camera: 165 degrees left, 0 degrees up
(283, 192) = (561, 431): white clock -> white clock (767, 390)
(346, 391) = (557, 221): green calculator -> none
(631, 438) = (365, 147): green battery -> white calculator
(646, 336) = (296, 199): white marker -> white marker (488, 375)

────────────────────

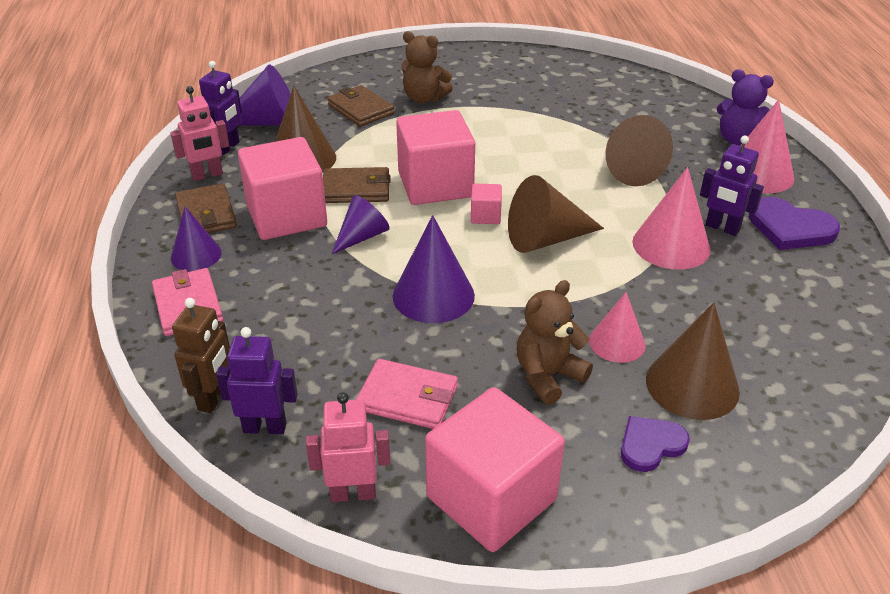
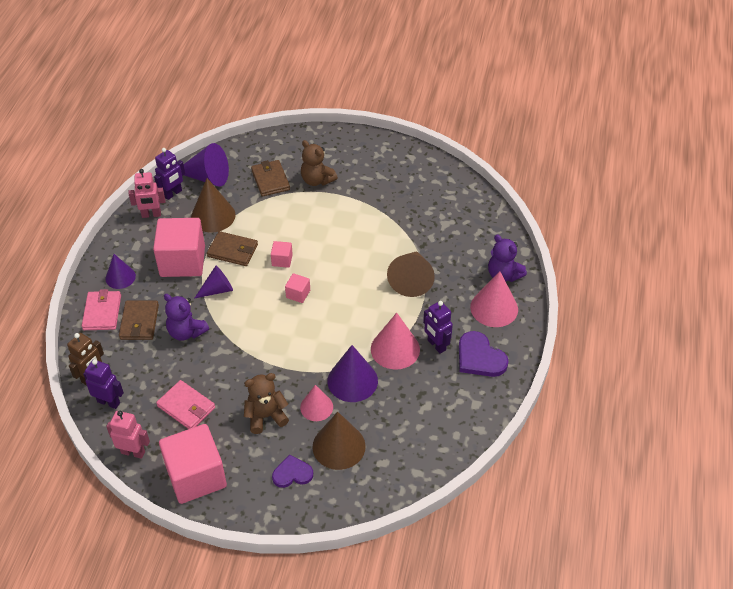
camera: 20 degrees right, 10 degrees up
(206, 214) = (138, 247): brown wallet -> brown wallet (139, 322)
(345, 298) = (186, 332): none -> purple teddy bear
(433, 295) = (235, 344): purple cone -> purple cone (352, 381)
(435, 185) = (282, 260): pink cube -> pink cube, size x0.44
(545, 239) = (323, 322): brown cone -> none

────────────────────

TASK TO CARRY OUT:
Considering only the material above, set down every line from the one with "camera: 165 degrees left, 0 degrees up" to the one with "(646, 336) = (296, 199): white", inclusive, exactly as written.

YOUR RESPONSE:
camera: 165 degrees left, 0 degrees up
(283, 192) = (561, 431): white clock -> white clock (767, 390)
(346, 391) = (557, 221): green calculator -> none
(631, 438) = (365, 147): green battery -> white calculator
(646, 336) = (296, 199): white marker -> white marker (488, 375)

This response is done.